> [INSTRUCTIONS TO FOLLOW] Every line in the data below that includes "size" belongs in the answer, copied as it stands.

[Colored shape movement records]
= = = = =
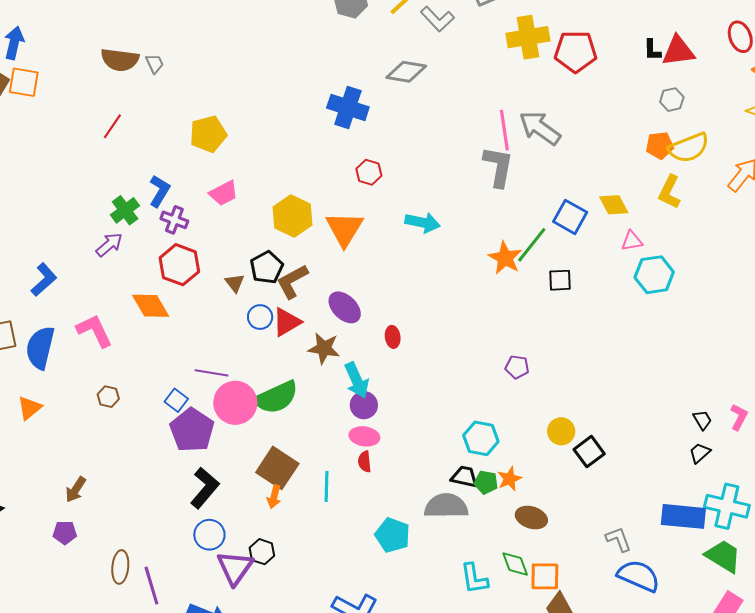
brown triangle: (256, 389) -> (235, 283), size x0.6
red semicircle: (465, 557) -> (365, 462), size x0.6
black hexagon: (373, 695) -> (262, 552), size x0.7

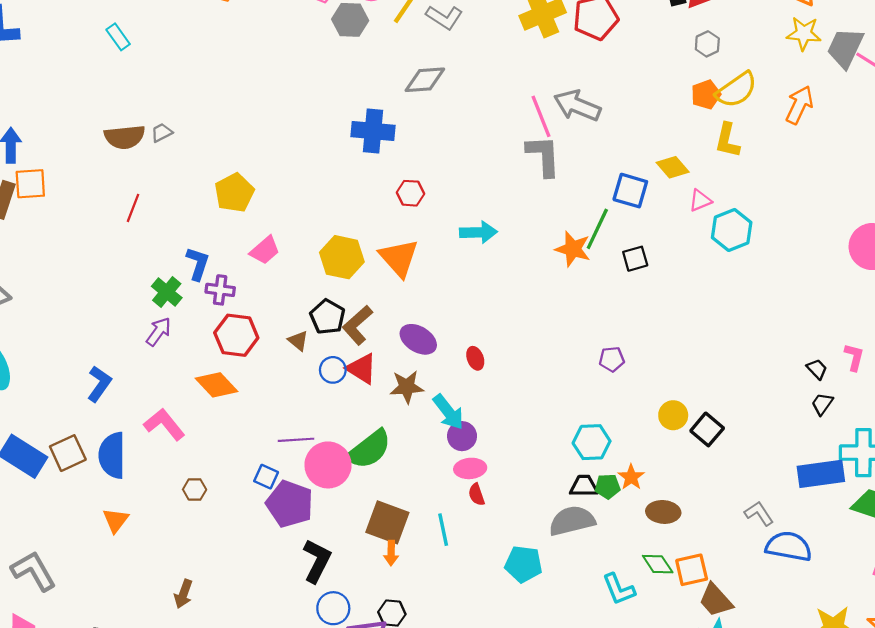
gray trapezoid: (155, 64) -> (162, 133), turned -80
red triangle: (287, 322) -> (362, 369), turned -44

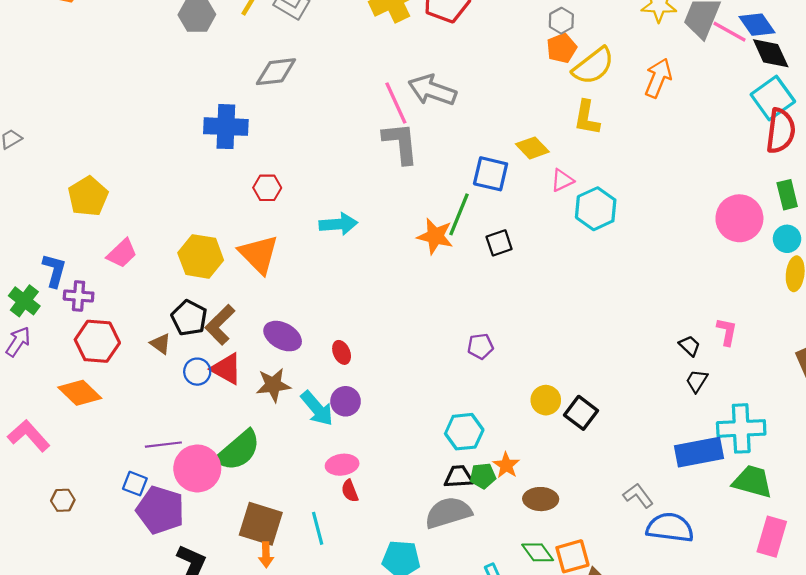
orange pentagon: (706, 95) -> (562, 48), moved
purple circle: (462, 436) -> (346, 401), moved

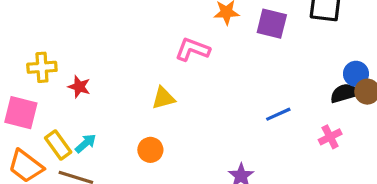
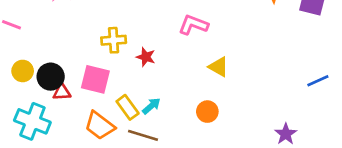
pink L-shape: (192, 49) -> (193, 25), moved
yellow triangle: (163, 98) -> (219, 67), turned 45

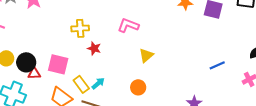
yellow cross: (114, 40) -> (80, 28), moved
yellow triangle: (219, 67) -> (146, 55), turned 49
= = = = =
> [SOLUTION]
brown triangle: (256, 389) -> (235, 283), size x0.6
red semicircle: (465, 557) -> (365, 462), size x0.6
black hexagon: (373, 695) -> (262, 552), size x0.7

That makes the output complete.